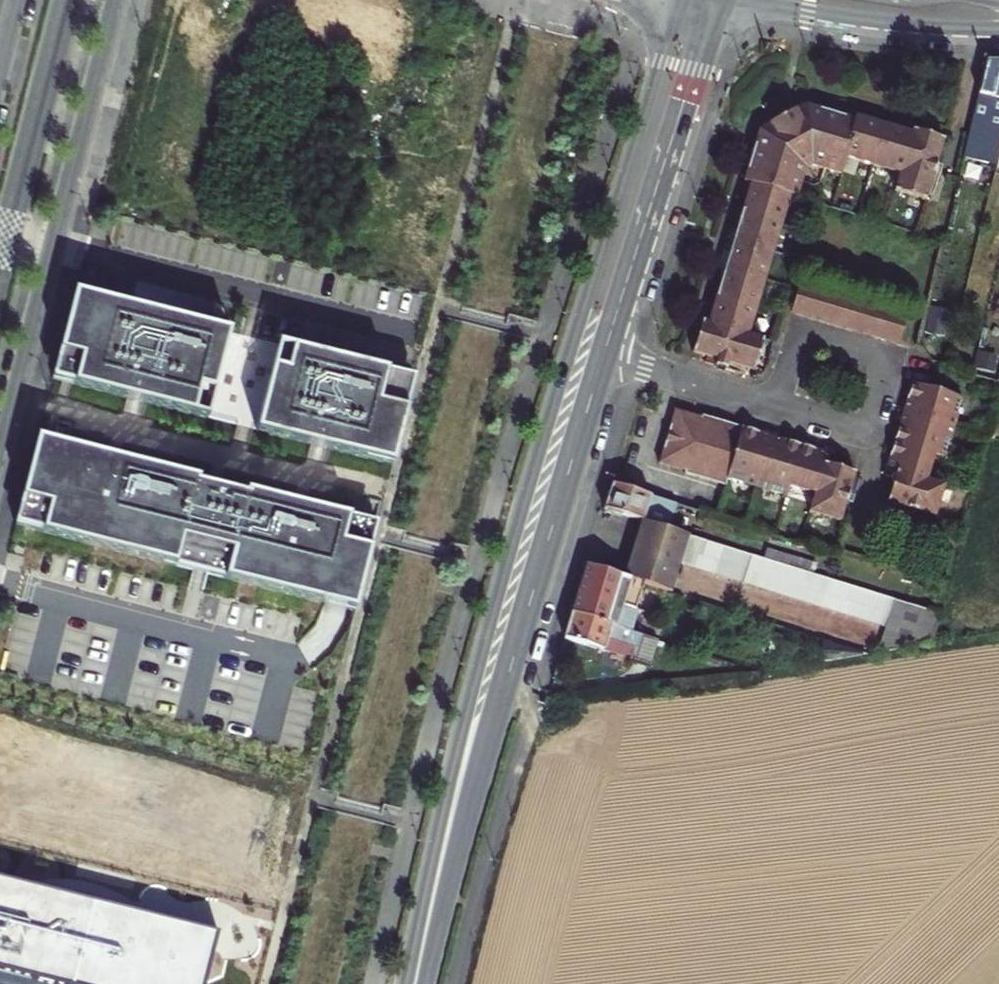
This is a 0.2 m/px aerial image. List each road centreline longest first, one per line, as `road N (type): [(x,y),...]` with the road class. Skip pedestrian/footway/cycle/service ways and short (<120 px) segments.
road 1 (secondary): [(684,0),(507,555),(410,983)]
road 2 (secondary): [(421,983),(604,357)]
road 3 (residential): [(0,451),(115,0)]
road 4 (secondary): [(604,357),(690,80),(725,0)]
road 5 (secondary): [(736,0),(901,27),(998,32)]
road 6 (residential): [(779,409),(864,434),(887,357),(802,332)]
road 7 (residential): [(604,357),(779,409)]

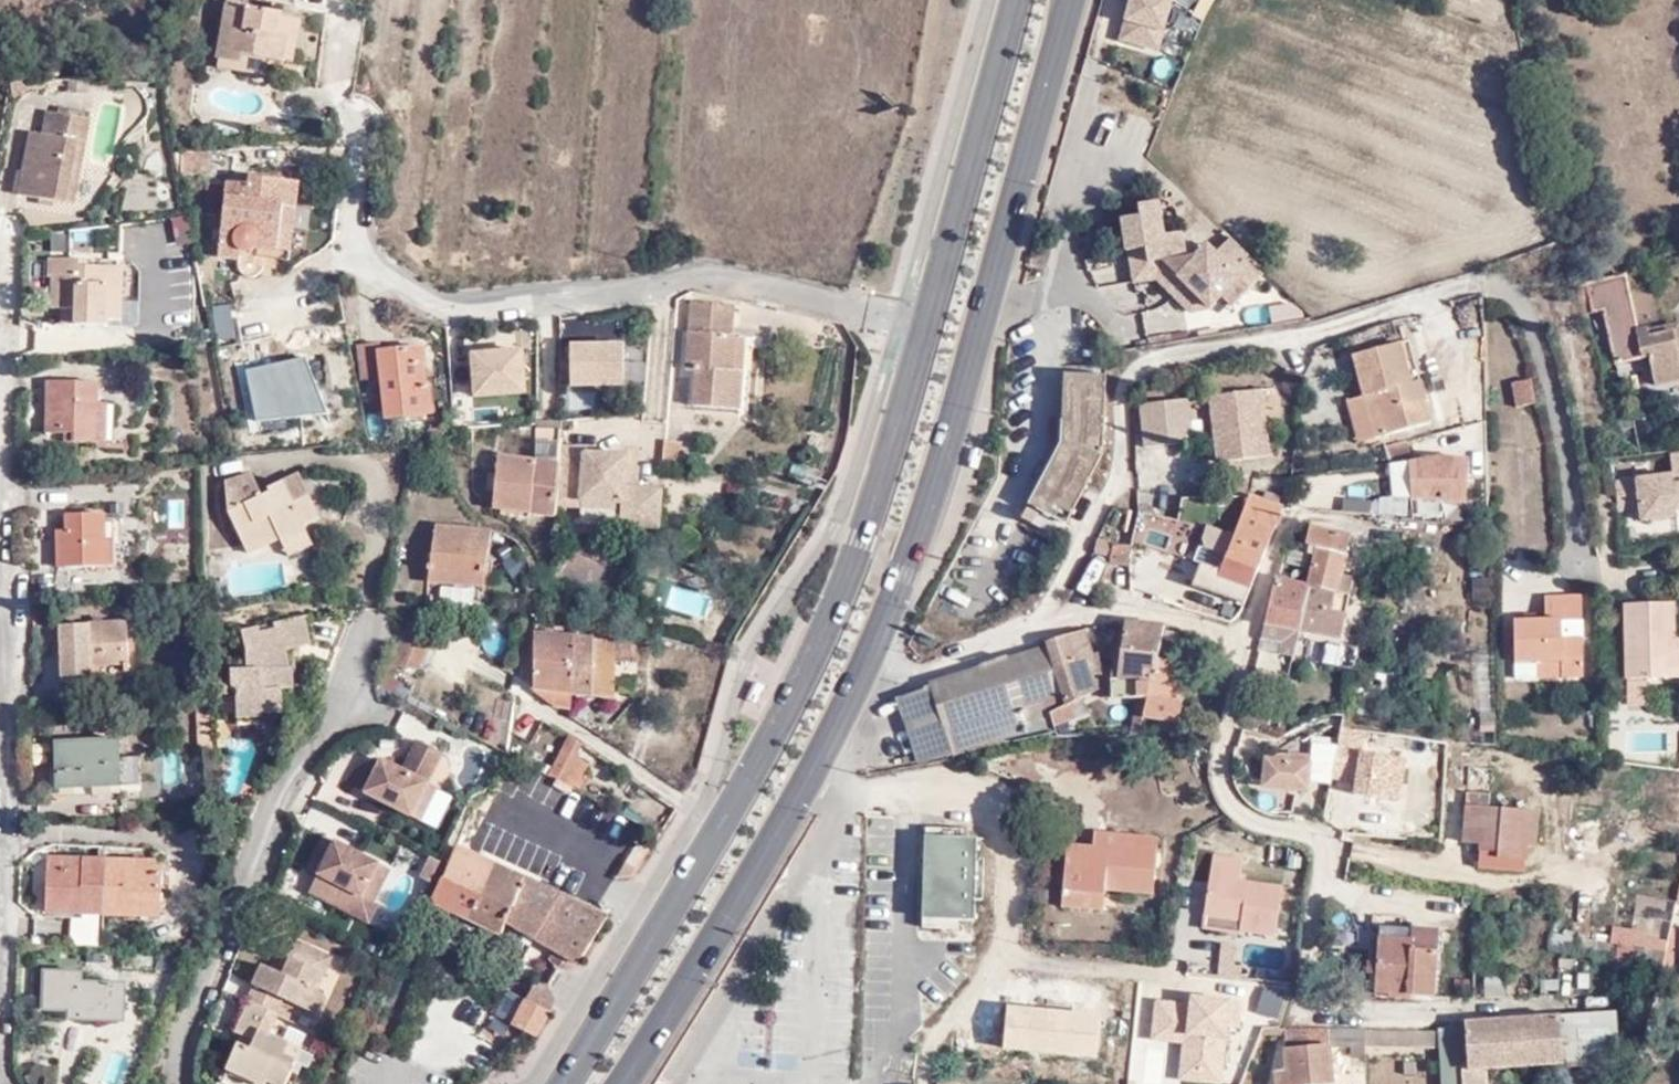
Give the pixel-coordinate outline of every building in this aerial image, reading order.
[(280,21),(246,15),(248,3),(229,0),(226,0),(219,58),(270,67),(293,71),(296,47),(277,43),(280,21)] [(1184,0),(1140,0),(1127,46),(1165,57),(1180,6),(1184,0)] [(299,25),(280,21),(277,43),(296,47),(299,25)] [(265,84),(270,67),(219,58),(216,76),(227,78),(265,84)] [(30,132),(17,195),(76,205),(92,121),(46,112),(41,135),(30,132)] [(211,164),(184,166),(186,184),(212,181),(211,164)] [(281,243),(286,189),(251,186),(250,192),(227,191),(219,261),(240,264),(238,277),(244,279),(248,279),(256,278),(259,276),(263,267),(257,265),(259,242),(281,243)] [(1180,234),(1162,236),(1154,200),(1150,201),(1137,206),(1139,215),(1116,220),(1122,251),(1125,252),(1131,252),(1137,265),(1149,263),(1185,254),(1180,234)] [(168,218),(170,240),(189,238),(187,217),(168,218)] [(1149,263),(1137,265),(1158,262),(1182,285),(1206,309),(1236,279),(1246,289),(1262,274),(1228,238),(1212,254),(1203,246),(1193,256),(1186,258),(1185,254),(1149,263)] [(88,252),(46,253),(45,270),(51,270),(51,301),(63,301),(63,317),(121,317),(122,260),(87,258),(88,252)] [(1125,252),(1128,267),(1137,265),(1131,252),(1125,252)] [(1137,265),(1128,267),(1130,284),(1153,280),(1170,297),(1182,285),(1158,262),(1137,265)] [(1625,279),(1587,287),(1596,313),(1602,311),(1618,365),(1649,359),(1657,386),(1678,381),(1678,363),(1676,352),(1671,333),(1647,338),(1644,330),(1638,332),(1625,279)] [(1587,287),(1581,288),(1588,315),(1596,313),(1587,287)] [(733,338),(741,339),(743,311),(685,308),(679,380),(689,381),(687,410),(740,414),(743,376),(730,374),(733,338)] [(1644,330),(1647,338),(1671,333),(1676,352),(1678,351),(1678,329),(1677,323),(1644,330)] [(1176,333),(1155,337),(1157,345),(1178,342),(1176,333)] [(745,339),(741,339),(733,338),(730,374),(743,376),(745,339)] [(1413,344),(1406,345),(1414,384),(1424,381),(1413,344)] [(1414,384),(1406,345),(1356,358),(1368,396),(1382,392),(1394,437),(1435,422),(1424,381),(1414,384)] [(381,348),(361,351),(364,384),(383,384),(389,424),(433,419),(422,352),(382,356),(381,348)] [(623,348),(570,348),(572,391),(625,391),(623,348)] [(522,352),(470,355),(474,403),(526,400),(522,352)] [(1071,527),(1108,457),(1111,378),(1070,377),(1067,446),(1027,521),(1058,538),(1062,529),(1059,528),(1062,522),(1071,527)] [(93,438),(93,405),(92,379),(45,378),(43,438),(93,438)] [(310,383),(286,386),(291,419),(313,416),(310,383)] [(1533,384),(1512,388),(1518,414),(1539,410),(1533,384)] [(1224,465),(1272,458),(1265,390),(1222,395),(1227,436),(1221,438),(1224,465)] [(1380,440),(1394,437),(1382,392),(1368,396),(1368,398),(1380,440)] [(1146,403),(1150,446),(1201,440),(1197,397),(1146,403)] [(1364,445),(1380,440),(1368,398),(1352,402),(1364,445)] [(109,405),(93,405),(93,438),(109,438),(109,405)] [(560,440),(539,438),(535,469),(535,471),(558,473),(559,451),(559,449),(560,440)] [(659,447),(656,472),(675,476),(678,449),(659,447)] [(625,491),(627,460),(587,457),(587,453),(559,451),(558,473),(555,504),(623,508),(622,516),(621,531),(659,533),(661,493),(625,491)] [(1675,454),(1677,476),(1620,482),(1623,511),(1645,508),(1646,520),(1678,517),(1678,453),(1675,454)] [(1442,458),(1414,464),(1417,502),(1470,507),(1474,461),(1442,458)] [(535,469),(498,465),(493,516),(529,519),(535,471),(535,469)] [(535,471),(529,519),(554,523),(555,511),(555,504),(558,473),(535,471)] [(273,539),(276,545),(302,533),(297,524),(313,516),(309,506),(293,475),(261,490),(262,494),(254,498),(253,494),(245,477),(218,484),(222,513),(242,555),(273,539)] [(1349,496),(1345,510),(1368,517),(1373,504),(1349,496)] [(1220,583),(1256,591),(1286,510),(1284,509),(1252,499),(1251,502),(1239,530),(1232,547),(1226,563),(1211,561),(1206,565),(1180,561),(1178,571),(1187,572),(1189,576),(1218,583),(1220,583)] [(309,506),(313,516),(335,522),(339,508),(316,503),(309,506)] [(555,511),(622,516),(623,508),(555,504),(555,511)] [(96,509),(61,510),(62,538),(50,540),(50,562),(108,562),(108,538),(97,538),(96,509)] [(1171,523),(1152,521),(1144,544),(1165,548),(1167,538),(1171,523)] [(1182,524),(1171,523),(1167,538),(1232,547),(1239,530),(1182,524)] [(1319,550),(1312,586),(1313,586),(1340,591),(1342,579),(1350,539),(1311,530),(1307,546),(1319,550)] [(302,533),(276,545),(283,558),(308,546),(302,533)] [(429,589),(482,594),(489,540),(434,535),(429,589)] [(1101,543),(1092,563),(1134,572),(1135,549),(1101,543)] [(1487,612),(1493,580),(1463,575),(1457,607),(1487,612)] [(1313,586),(1303,632),(1342,641),(1356,582),(1342,579),(1340,591),(1313,586)] [(1312,586),(1283,580),(1271,626),(1303,632),(1313,586),(1312,586)] [(1250,606),(1256,591),(1220,583),(1218,583),(1214,596),(1250,606)] [(1571,670),(1573,687),(1592,687),(1592,648),(1574,648),(1575,629),(1591,628),(1592,604),(1553,604),(1552,627),(1522,627),(1523,672),(1571,670)] [(1677,646),(1678,646),(1678,614),(1678,611),(1631,612),(1633,687),(1653,686),(1678,685),(1677,646)] [(626,633),(627,613),(601,617),(601,631),(626,633)] [(405,619),(386,668),(415,673),(427,642),(421,640),(424,617),(407,614),(405,619)] [(124,616),(56,617),(59,673),(124,673),(124,616)] [(307,650),(300,621),(238,637),(243,657),(244,676),(228,676),(229,699),(235,699),(236,721),(281,719),(279,695),(291,694),(289,672),(286,672),(282,657),(307,650)] [(1141,626),(1127,627),(1121,682),(1116,683),(1115,699),(1150,701),(1161,662),(1168,629),(1141,626)] [(1300,649),(1303,632),(1271,626),(1267,640),(1287,644),(1285,655),(1298,658),(1300,649)] [(1050,648),(1050,650),(1070,711),(1104,692),(1100,676),(1087,634),(1050,648)] [(553,700),(553,646),(534,644),(534,698),(553,700)] [(573,650),(553,646),(553,700),(553,709),(572,719),(573,704),(573,650)] [(573,650),(573,704),(613,710),(613,676),(634,676),(633,659),(614,658),(614,656),(573,650)] [(925,694),(945,758),(1050,736),(1048,725),(1070,711),(1050,650),(925,694)] [(1150,701),(1179,703),(1183,653),(1170,651),(1168,663),(1161,662),(1150,701)] [(1183,653),(1179,703),(1191,704),(1196,655),(1183,653)] [(1121,682),(1122,669),(1100,676),(1104,692),(1108,705),(1150,701),(1115,699),(1116,683),(1121,682)] [(1523,688),(1573,687),(1571,670),(1523,672),(1523,688)] [(1653,686),(1633,687),(1634,702),(1654,702),(1653,686)] [(919,765),(945,758),(925,694),(900,703),(919,765)] [(1191,704),(1179,703),(1150,701),(1145,724),(1189,725),(1191,704)] [(1479,716),(1484,741),(1497,738),(1492,714),(1479,716)] [(555,765),(545,785),(558,792),(571,799),(586,776),(571,767),(578,753),(565,745),(549,737),(541,751),(550,756),(548,761),(555,765)] [(113,741),(51,740),(52,785),(112,786),(113,741)] [(1328,803),(1336,750),(1287,743),(1284,762),(1263,759),(1258,793),(1328,803)] [(376,768),(362,762),(349,784),(366,794),(364,798),(412,823),(431,788),(379,762),(376,768)] [(1488,764),(1464,762),(1460,836),(1478,838),(1478,843),(1494,844),(1495,849),(1520,850),(1524,815),(1531,817),(1534,791),(1499,787),(1486,786),(1488,764)] [(1376,788),(1378,769),(1348,764),(1346,784),(1358,786),(1355,810),(1385,815),(1388,791),(1376,788)] [(1488,764),(1486,786),(1499,787),(1501,765),(1488,764)] [(1098,837),(1097,849),(1113,850),(1113,838),(1098,837)] [(396,875),(321,838),(297,883),(370,927),(396,875)] [(1113,850),(1097,849),(1072,848),(1068,908),(1107,911),(1109,894),(1153,897),(1158,842),(1113,838),(1113,850)] [(976,843),(928,842),(925,919),(974,924),(976,843)] [(1494,844),(1478,843),(1476,860),(1519,864),(1520,850),(1495,849),(1494,844)] [(62,861),(63,849),(41,848),(40,860),(62,861)] [(158,854),(63,849),(62,861),(40,860),(39,896),(73,898),(73,909),(122,912),(122,902),(156,903),(158,854)] [(578,965),(605,919),(547,893),(454,850),(441,879),(440,878),(428,902),(499,935),(504,924),(554,952),(548,961),(557,975),(559,973),(572,971),(574,972),(578,965)] [(1226,858),(1212,919),(1249,923),(1284,925),(1291,892),(1249,883),(1254,864),(1226,858)] [(73,898),(39,896),(38,908),(73,909),(73,898)] [(122,912),(156,914),(156,903),(122,902),(122,912)] [(71,920),(71,936),(97,936),(97,919),(71,920)] [(1284,925),(1249,923),(1247,936),(1280,943),(1284,925)] [(1376,929),(1376,995),(1392,995),(1392,999),(1409,999),(1409,994),(1433,995),(1432,929),(1376,929)] [(1614,930),(1611,968),(1634,970),(1638,932),(1614,930)] [(1589,956),(1591,938),(1551,934),(1549,952),(1589,956)] [(251,988),(244,1004),(245,1005),(272,1017),(278,1003),(313,1019),(321,1001),(313,995),(305,991),(313,975),(307,972),(315,956),(296,947),(291,946),(288,945),(282,947),(278,952),(275,959),(281,962),(274,976),(269,974),(258,968),(249,988),(251,988)] [(1218,950),(1223,972),(1238,968),(1233,947),(1218,950)] [(305,991),(313,995),(328,963),(315,956),(307,972),(313,975),(305,991)] [(275,959),(269,974),(274,976),(281,962),(275,959)] [(71,968),(35,967),(33,1004),(69,1005),(69,1017),(91,1017),(91,1008),(108,1008),(109,982),(71,981),(71,968)] [(513,1025),(535,1038),(554,1004),(553,1001),(550,985),(537,983),(513,1025)] [(1280,1022),(1286,991),(1262,987),(1256,1018),(1280,1022)] [(1188,1020),(1190,1008),(1156,1003),(1153,1042),(1173,1046),(1176,1036),(1199,1041),(1195,1076),(1222,1080),(1228,1035),(1240,1036),(1243,1009),(1207,1005),(1205,1023),(1188,1020)] [(1191,1003),(1190,1008),(1188,1020),(1205,1023),(1207,1005),(1191,1003)] [(273,1018),(272,1017),(245,1005),(231,1035),(237,1038),(243,1041),(240,1048),(234,1046),(223,1072),(251,1083),(263,1083),(265,1083),(283,1083),(296,1053),(264,1038),(273,1018)] [(1616,1016),(1563,1018),(1566,1067),(1566,1071),(1619,1067),(1616,1016)] [(1566,1067),(1563,1018),(1468,1025),(1472,1072),(1486,1071),(1566,1067)] [(1438,1032),(1440,1050),(1445,1083),(1464,1083),(1460,1030),(1438,1032)] [(1464,1083),(1486,1083),(1486,1071),(1472,1072),(1468,1030),(1460,1030),(1464,1083)] [(1363,1054),(1440,1050),(1438,1032),(1361,1033),(1363,1054)] [(1290,1083),(1332,1083),(1335,1083),(1333,1051),(1349,1049),(1351,1061),(1364,1060),(1363,1054),(1361,1033),(1297,1042),(1301,1052),(1288,1054),(1289,1069),(1290,1083)] [(243,1041),(237,1038),(234,1046),(240,1048),(243,1041)] [(1145,1083),(1157,1083),(1163,1083),(1166,1049),(1149,1047),(1145,1083)] [(1289,1069),(1276,1071),(1277,1083),(1290,1083),(1289,1069)]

> What you will do: Among the lines above, find those that contain the word "image" and copy them.

> Output for this exercise:
This is a 0.2 m/px aerial image. List each road centreline longest first, one per line, as `road N (type): [(x,y),...]` with the road class. Skip pedestrian/footway/cycle/service ways and short (<120 px) segments.
Give the pixel-coordinate outline of every building in this aerial image, reading order.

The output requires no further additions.